>>>

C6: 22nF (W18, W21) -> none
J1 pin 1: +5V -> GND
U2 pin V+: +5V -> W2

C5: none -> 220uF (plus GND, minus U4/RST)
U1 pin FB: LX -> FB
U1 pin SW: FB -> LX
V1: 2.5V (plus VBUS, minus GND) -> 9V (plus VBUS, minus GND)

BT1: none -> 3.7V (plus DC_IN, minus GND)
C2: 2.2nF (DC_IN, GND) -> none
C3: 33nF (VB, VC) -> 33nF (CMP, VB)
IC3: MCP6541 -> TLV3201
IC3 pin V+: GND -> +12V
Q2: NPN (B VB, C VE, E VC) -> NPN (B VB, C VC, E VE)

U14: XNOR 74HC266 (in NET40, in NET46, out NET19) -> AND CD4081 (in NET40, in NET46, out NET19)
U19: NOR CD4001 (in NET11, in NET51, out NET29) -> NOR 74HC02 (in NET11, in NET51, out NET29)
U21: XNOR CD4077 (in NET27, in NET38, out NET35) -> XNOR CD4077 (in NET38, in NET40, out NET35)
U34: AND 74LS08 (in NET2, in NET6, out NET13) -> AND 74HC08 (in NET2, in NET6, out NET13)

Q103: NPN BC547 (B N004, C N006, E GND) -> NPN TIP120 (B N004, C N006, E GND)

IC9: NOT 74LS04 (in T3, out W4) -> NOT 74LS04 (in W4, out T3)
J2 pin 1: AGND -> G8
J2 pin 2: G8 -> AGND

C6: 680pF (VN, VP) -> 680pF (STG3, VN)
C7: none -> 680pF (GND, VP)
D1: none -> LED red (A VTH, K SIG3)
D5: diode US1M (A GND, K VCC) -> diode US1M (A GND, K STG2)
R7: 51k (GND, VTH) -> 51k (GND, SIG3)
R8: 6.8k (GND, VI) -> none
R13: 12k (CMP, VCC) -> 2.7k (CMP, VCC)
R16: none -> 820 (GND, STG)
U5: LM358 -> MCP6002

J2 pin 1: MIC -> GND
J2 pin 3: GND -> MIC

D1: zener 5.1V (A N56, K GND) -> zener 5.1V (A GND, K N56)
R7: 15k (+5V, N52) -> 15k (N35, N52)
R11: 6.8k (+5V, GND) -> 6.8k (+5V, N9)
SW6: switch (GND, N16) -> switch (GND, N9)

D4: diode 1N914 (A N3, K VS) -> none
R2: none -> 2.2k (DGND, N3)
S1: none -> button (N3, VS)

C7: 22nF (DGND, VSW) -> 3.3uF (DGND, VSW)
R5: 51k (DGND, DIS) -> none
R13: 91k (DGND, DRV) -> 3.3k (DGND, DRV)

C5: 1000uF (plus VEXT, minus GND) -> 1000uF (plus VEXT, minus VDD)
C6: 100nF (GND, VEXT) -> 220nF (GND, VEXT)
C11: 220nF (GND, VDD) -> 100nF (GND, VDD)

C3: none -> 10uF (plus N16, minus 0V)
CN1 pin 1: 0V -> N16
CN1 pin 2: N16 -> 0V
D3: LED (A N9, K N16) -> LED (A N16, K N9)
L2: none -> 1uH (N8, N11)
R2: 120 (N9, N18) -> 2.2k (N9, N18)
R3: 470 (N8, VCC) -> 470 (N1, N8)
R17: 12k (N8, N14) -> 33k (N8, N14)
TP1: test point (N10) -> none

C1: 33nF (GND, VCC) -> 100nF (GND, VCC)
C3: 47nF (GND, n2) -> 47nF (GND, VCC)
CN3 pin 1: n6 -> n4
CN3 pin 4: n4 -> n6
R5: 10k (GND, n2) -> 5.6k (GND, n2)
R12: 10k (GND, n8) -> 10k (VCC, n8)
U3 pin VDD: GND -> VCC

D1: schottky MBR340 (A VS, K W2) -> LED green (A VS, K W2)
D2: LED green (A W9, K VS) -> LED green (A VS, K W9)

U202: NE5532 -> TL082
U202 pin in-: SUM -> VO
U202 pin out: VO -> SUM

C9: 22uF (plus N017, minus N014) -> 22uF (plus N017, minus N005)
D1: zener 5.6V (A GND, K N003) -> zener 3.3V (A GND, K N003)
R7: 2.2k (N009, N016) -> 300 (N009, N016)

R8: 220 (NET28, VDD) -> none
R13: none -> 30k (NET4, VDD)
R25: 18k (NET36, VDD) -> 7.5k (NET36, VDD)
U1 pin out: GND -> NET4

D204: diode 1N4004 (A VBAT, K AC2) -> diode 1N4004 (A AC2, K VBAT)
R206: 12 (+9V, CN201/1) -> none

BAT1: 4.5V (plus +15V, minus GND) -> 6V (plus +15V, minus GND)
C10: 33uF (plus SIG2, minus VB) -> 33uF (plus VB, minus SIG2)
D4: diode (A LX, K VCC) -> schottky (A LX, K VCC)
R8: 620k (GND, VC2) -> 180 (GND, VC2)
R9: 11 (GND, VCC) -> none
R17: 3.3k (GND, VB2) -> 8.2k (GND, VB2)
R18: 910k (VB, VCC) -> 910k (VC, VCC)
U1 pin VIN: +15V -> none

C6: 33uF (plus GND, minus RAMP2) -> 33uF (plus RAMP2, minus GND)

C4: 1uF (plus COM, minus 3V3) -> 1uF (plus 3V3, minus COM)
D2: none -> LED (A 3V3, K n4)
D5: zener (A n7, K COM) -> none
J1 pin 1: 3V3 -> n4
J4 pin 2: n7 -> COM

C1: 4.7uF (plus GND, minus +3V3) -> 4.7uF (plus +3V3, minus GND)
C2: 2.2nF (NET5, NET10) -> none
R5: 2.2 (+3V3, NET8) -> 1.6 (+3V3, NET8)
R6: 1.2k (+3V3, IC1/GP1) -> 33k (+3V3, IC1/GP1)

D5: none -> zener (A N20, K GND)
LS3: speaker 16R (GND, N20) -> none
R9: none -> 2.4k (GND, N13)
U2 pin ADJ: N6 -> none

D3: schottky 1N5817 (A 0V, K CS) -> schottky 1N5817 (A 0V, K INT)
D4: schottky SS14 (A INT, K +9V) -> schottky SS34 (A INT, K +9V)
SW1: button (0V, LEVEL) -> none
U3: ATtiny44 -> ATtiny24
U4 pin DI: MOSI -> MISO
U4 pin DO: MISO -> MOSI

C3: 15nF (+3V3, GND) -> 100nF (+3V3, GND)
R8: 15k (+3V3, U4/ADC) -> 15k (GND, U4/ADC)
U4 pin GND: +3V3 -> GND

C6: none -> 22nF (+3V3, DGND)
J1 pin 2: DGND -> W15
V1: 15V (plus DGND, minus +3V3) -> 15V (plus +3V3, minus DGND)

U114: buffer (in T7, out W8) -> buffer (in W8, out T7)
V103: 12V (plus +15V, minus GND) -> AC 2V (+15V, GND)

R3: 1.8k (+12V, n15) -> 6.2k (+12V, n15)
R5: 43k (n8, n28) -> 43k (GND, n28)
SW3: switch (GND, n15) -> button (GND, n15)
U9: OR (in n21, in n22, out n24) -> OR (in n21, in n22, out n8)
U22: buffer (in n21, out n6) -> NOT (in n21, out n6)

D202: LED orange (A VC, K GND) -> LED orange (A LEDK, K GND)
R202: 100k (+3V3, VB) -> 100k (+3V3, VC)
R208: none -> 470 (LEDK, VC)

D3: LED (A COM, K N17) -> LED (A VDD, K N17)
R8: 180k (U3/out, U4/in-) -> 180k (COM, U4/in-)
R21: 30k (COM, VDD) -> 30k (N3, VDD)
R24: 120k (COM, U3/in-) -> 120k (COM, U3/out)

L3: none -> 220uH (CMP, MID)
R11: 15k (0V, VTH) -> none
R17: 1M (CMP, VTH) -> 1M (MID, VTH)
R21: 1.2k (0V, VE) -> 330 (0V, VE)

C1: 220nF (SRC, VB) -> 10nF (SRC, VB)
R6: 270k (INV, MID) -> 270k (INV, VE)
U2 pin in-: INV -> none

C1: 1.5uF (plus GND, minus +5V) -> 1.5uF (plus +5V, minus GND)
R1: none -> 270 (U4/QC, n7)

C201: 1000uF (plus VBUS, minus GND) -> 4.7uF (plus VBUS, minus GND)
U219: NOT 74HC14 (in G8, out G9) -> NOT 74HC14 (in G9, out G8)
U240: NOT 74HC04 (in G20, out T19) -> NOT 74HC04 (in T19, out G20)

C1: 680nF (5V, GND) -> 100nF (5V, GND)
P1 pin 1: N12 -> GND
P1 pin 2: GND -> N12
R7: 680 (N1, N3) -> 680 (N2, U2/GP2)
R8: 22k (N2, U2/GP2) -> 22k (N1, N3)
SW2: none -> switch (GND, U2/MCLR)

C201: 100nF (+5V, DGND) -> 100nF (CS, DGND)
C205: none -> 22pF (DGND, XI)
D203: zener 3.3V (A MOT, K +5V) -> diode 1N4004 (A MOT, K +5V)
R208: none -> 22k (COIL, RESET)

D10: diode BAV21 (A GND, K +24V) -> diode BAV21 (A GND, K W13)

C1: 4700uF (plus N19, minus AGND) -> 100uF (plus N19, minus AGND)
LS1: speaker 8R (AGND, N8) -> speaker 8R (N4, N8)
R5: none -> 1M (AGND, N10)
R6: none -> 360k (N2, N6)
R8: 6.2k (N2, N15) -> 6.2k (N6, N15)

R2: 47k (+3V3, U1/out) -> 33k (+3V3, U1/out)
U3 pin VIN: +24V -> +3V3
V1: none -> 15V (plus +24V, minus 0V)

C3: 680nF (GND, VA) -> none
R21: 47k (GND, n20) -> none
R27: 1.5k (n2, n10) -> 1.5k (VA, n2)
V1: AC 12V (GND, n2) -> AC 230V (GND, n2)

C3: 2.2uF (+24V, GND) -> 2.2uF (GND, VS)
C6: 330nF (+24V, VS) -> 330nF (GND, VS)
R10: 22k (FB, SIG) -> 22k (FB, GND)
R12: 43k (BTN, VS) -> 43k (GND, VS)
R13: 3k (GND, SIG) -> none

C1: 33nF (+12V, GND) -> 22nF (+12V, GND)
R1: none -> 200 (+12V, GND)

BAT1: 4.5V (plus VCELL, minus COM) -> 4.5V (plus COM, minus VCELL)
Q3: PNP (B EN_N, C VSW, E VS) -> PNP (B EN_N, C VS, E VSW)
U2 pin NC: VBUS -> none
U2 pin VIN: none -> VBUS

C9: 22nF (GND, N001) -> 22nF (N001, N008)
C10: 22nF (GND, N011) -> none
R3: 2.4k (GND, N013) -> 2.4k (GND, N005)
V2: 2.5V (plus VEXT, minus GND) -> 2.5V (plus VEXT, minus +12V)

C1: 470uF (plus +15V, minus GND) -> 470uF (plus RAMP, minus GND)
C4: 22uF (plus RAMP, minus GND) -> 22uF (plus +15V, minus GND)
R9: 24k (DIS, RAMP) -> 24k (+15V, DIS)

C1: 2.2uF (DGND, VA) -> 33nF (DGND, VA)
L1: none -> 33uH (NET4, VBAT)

<<<

EXERCISE REQUIREMENTS: Nothing but a number is wanted: how many lines in the records above include "DGND".

SOLUTION: 10